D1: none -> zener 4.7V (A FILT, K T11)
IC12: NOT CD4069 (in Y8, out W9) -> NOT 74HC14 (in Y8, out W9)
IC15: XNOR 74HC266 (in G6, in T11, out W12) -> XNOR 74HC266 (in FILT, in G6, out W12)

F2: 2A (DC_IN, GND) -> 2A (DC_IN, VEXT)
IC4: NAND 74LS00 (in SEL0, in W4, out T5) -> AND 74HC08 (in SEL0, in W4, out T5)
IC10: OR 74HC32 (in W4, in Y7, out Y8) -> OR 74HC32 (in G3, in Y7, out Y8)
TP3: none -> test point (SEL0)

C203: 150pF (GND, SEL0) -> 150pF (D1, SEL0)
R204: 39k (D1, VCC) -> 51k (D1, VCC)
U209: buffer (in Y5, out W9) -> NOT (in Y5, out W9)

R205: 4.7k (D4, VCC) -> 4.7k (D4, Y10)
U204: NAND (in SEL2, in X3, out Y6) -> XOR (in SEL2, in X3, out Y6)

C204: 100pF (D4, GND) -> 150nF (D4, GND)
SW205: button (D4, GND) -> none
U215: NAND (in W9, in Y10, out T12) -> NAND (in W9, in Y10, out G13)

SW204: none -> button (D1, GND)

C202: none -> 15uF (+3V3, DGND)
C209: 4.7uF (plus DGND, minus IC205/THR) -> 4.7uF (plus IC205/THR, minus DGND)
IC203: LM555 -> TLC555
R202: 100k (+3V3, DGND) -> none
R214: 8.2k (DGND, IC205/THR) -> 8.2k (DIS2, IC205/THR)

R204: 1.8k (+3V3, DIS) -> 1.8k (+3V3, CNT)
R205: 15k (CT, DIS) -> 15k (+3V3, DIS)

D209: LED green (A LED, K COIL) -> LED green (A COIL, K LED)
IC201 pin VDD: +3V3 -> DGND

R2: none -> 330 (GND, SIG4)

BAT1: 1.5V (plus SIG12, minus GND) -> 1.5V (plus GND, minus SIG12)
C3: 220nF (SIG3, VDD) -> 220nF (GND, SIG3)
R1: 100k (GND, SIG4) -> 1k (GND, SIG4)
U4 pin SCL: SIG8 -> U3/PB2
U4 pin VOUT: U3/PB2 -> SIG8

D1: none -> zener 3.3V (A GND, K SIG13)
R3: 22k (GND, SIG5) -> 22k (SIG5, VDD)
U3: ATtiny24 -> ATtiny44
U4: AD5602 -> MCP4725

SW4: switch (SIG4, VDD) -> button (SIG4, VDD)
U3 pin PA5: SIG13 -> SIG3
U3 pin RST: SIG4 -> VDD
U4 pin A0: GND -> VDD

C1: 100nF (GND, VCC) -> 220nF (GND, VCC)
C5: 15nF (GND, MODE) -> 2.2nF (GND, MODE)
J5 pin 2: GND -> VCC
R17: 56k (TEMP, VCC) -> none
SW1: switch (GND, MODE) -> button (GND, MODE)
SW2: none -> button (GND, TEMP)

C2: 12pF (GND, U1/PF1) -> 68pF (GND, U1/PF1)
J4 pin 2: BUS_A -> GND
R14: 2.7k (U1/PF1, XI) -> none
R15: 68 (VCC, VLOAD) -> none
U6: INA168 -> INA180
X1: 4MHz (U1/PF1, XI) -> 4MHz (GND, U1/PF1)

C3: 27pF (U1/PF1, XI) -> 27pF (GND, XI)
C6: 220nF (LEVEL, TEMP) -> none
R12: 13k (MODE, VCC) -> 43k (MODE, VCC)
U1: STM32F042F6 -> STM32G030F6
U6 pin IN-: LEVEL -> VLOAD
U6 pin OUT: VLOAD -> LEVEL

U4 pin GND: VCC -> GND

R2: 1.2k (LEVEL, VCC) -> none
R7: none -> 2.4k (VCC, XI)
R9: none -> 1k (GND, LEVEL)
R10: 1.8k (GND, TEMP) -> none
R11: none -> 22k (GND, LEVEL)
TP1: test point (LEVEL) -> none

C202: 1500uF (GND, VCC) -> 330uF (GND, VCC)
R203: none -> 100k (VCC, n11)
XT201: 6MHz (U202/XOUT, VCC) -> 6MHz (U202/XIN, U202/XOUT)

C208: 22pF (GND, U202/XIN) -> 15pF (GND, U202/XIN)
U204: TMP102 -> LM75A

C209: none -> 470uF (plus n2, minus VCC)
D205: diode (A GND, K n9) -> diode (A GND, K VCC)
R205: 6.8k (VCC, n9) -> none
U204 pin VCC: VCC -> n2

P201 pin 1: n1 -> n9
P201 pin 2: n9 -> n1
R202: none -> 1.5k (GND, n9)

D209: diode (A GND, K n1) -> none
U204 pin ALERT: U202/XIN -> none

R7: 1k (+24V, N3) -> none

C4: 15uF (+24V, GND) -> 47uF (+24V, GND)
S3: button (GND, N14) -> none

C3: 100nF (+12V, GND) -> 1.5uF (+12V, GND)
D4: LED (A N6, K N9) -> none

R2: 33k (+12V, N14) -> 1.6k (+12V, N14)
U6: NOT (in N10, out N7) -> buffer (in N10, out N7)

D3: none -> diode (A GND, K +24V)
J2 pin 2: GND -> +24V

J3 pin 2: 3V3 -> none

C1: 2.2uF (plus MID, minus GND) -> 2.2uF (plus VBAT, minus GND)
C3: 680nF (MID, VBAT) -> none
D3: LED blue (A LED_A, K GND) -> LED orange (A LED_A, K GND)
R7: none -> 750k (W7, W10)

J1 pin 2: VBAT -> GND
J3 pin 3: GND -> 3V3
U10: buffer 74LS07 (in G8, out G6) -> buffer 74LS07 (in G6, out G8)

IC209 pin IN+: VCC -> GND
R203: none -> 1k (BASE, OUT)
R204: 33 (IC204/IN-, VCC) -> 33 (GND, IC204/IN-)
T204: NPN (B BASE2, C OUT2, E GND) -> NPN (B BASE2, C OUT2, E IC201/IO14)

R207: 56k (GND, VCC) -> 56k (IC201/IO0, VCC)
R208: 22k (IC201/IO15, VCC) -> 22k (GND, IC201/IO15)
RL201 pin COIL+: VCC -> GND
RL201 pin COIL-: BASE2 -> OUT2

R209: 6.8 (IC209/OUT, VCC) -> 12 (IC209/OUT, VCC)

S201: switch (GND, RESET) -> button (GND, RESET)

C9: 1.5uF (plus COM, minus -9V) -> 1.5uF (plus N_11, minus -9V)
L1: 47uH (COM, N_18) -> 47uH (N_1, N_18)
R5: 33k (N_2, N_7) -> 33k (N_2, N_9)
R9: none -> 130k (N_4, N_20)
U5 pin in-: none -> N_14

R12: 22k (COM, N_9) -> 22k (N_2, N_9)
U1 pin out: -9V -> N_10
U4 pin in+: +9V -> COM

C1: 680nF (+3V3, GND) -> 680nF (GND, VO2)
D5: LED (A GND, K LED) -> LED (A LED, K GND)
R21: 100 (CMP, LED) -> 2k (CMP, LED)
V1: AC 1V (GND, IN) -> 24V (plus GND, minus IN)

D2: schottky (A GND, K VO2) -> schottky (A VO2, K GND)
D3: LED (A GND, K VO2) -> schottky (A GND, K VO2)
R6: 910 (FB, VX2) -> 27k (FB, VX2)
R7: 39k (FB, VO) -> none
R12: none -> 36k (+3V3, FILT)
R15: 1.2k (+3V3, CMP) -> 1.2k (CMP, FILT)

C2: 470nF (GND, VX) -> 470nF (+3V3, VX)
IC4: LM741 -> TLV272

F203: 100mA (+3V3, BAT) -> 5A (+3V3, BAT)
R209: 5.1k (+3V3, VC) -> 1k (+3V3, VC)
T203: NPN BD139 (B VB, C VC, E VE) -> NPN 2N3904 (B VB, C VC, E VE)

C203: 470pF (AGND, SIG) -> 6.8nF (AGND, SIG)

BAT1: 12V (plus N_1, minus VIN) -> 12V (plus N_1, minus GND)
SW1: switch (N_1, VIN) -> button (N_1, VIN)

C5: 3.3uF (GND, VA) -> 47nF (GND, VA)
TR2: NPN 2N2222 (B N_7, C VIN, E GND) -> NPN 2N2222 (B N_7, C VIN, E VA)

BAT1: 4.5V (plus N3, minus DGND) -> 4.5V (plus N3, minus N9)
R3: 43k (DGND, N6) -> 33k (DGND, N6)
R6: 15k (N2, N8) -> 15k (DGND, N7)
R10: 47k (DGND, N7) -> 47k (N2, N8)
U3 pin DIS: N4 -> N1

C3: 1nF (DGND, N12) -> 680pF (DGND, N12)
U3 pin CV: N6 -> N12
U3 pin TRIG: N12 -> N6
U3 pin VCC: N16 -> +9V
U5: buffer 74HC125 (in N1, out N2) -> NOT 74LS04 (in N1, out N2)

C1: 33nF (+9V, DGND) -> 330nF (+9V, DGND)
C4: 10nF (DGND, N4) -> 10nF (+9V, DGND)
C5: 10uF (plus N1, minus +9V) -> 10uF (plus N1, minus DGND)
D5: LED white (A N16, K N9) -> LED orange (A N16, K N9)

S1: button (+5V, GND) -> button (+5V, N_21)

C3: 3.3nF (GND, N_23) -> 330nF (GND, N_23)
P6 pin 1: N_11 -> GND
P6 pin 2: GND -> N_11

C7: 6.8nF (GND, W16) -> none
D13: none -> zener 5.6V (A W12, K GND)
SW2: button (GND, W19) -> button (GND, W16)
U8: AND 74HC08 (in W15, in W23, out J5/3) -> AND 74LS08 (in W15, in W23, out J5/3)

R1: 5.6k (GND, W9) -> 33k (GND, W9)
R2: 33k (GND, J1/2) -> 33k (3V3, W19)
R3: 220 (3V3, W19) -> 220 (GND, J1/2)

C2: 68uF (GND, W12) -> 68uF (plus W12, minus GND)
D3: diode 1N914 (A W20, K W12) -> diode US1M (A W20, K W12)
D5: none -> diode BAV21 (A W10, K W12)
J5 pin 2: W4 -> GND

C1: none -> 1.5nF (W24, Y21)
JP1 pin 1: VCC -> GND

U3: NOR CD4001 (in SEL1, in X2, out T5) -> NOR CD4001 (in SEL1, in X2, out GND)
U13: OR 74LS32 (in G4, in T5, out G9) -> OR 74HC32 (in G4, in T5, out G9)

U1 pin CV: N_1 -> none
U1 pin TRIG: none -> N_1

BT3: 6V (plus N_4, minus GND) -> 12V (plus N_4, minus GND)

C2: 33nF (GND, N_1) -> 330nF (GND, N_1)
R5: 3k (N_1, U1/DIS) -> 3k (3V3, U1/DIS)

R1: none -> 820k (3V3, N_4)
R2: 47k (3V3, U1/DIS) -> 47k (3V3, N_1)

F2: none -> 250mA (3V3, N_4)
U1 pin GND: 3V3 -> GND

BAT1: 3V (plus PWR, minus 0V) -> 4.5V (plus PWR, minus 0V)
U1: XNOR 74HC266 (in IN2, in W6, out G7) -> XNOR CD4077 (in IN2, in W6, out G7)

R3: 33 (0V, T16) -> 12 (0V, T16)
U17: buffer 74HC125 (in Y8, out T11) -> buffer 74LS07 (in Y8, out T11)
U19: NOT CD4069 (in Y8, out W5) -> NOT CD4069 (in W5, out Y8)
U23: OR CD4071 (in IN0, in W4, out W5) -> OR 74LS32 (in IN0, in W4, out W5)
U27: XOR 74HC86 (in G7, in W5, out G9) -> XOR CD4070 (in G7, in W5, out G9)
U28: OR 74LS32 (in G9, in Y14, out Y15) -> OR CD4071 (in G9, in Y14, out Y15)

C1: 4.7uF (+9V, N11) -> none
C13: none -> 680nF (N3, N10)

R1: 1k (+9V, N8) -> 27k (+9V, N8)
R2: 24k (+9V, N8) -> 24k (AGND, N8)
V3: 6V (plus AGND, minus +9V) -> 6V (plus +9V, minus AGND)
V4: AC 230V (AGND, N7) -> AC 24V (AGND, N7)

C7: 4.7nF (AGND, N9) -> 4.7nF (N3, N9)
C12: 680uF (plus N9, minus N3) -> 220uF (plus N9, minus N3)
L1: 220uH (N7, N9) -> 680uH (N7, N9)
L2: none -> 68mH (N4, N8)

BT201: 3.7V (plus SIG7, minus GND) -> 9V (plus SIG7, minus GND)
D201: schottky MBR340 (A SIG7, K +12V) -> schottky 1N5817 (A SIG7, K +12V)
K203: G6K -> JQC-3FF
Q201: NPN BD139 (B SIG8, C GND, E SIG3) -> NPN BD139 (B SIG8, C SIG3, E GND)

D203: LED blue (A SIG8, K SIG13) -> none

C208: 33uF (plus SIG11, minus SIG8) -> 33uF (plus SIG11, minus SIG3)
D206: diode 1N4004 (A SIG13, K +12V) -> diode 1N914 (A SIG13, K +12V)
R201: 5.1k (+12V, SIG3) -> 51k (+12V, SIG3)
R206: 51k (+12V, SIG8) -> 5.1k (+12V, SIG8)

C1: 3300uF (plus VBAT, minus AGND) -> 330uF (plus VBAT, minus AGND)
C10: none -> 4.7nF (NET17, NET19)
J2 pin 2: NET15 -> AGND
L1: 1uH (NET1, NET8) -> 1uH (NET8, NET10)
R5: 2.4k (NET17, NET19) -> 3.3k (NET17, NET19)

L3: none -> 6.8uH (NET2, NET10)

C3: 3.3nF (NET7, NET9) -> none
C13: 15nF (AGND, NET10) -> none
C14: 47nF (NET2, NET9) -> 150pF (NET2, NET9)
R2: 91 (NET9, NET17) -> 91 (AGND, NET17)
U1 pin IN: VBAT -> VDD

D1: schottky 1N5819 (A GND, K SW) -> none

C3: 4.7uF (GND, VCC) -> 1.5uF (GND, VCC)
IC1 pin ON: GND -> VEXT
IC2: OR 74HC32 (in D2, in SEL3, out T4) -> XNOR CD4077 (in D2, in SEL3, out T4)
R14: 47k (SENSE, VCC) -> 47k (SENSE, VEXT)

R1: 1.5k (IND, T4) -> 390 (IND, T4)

* What you will do *
Say how many lines of the entries above include the word "test", giving the number alone.

* Response below *
2